* WHAT NEEDS TO BE DONE
I'd like the data below restated word for word, with the pictures left out.

* DATA PROVIDED
------------------------------------------------------------

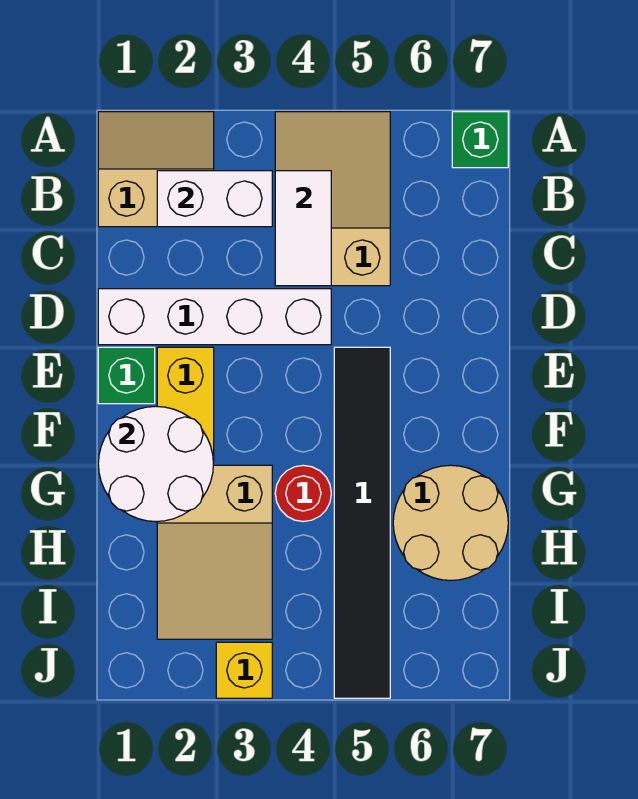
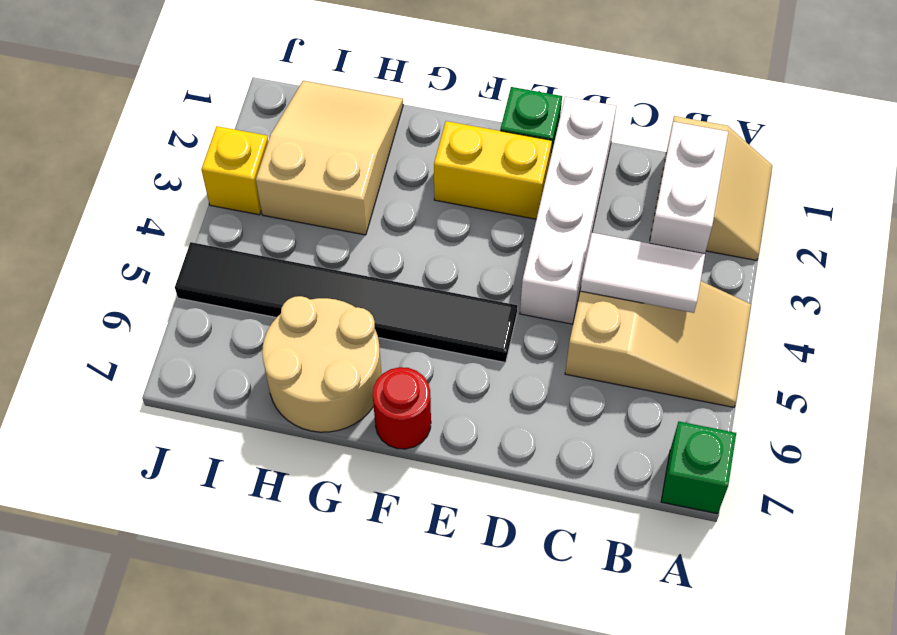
white round brick F1:G2 level 2 -> none
tan slope G2:I3 level 1 top G -> tan slope H1:I3 level 1 top 3
red round brick G4 level 1 -> red round brick F7 level 1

------------------------------------------------------------

* ANSWER TO THE PROBLEM
white round brick F1:G2 level 2 -> none
tan slope G2:I3 level 1 top G -> tan slope H1:I3 level 1 top 3
red round brick G4 level 1 -> red round brick F7 level 1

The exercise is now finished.